> WHAT IS REQUIRED
The stretch wanted below opens at the line containing "camera: 85 degrees right, 5 degrees down" and closes at the line containing "(302, 42) = (634, 271): yellow". Please return it exactly, with no other lines.

> PROVIDED ENTRIES
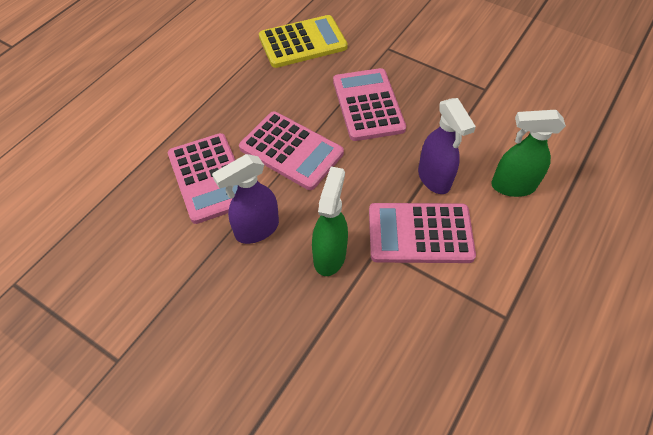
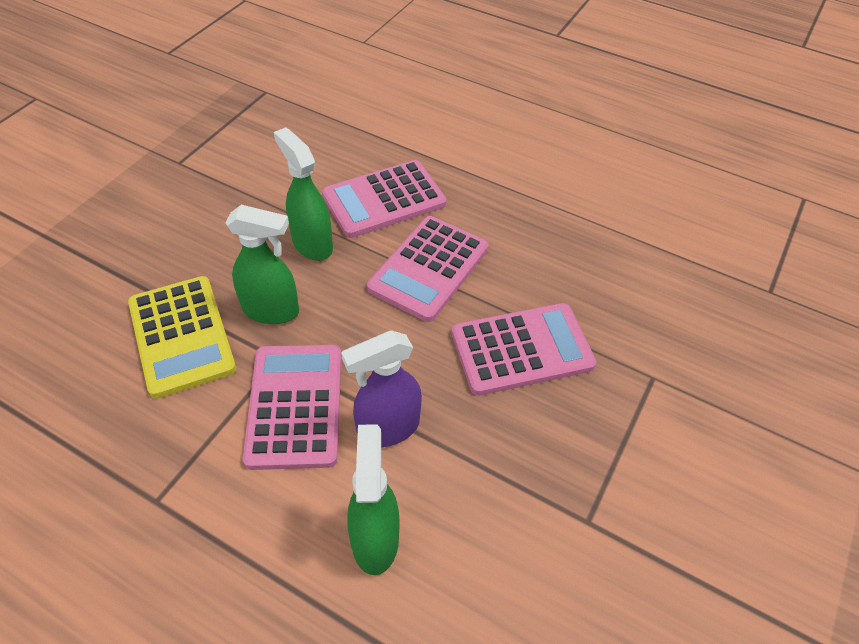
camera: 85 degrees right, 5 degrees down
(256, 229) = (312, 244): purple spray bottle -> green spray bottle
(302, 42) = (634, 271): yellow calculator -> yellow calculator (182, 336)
...
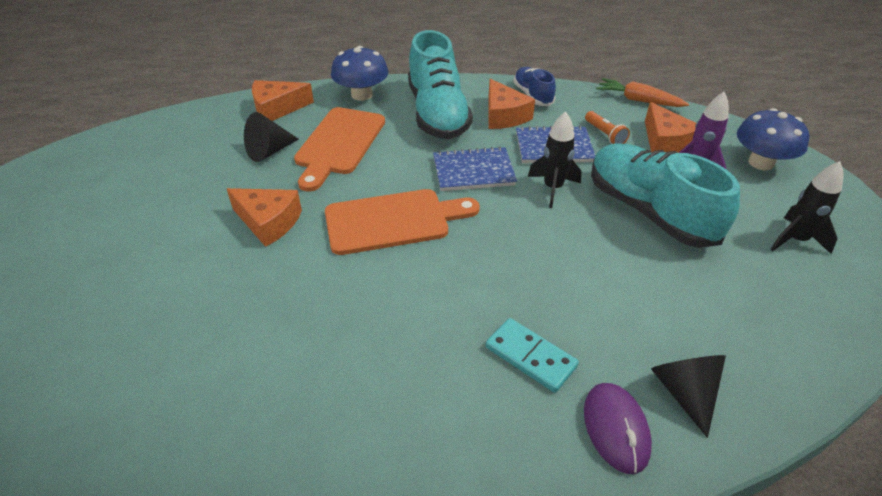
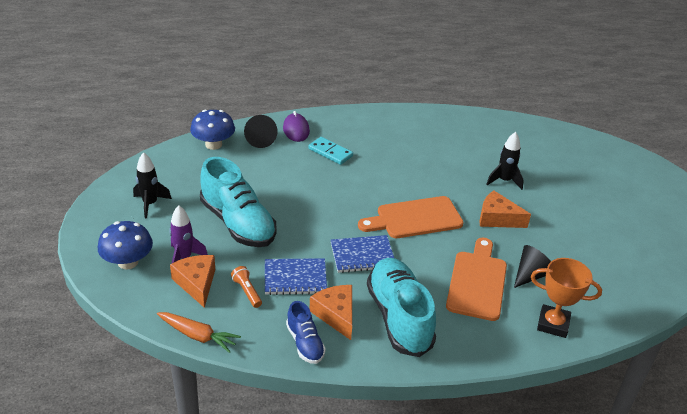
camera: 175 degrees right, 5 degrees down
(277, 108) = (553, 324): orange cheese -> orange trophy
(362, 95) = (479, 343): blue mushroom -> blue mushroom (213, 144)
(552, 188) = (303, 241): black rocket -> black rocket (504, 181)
---
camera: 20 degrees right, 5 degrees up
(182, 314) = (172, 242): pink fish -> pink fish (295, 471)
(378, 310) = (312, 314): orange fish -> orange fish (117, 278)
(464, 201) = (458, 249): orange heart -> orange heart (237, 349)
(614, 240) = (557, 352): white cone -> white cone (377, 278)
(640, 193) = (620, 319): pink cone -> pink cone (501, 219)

> RESULT OF THIS TASK
camera: 85 degrees right, 5 degrees down
(256, 229) = (312, 244): purple spray bottle -> green spray bottle
(302, 42) = (634, 271): yellow calculator -> yellow calculator (182, 336)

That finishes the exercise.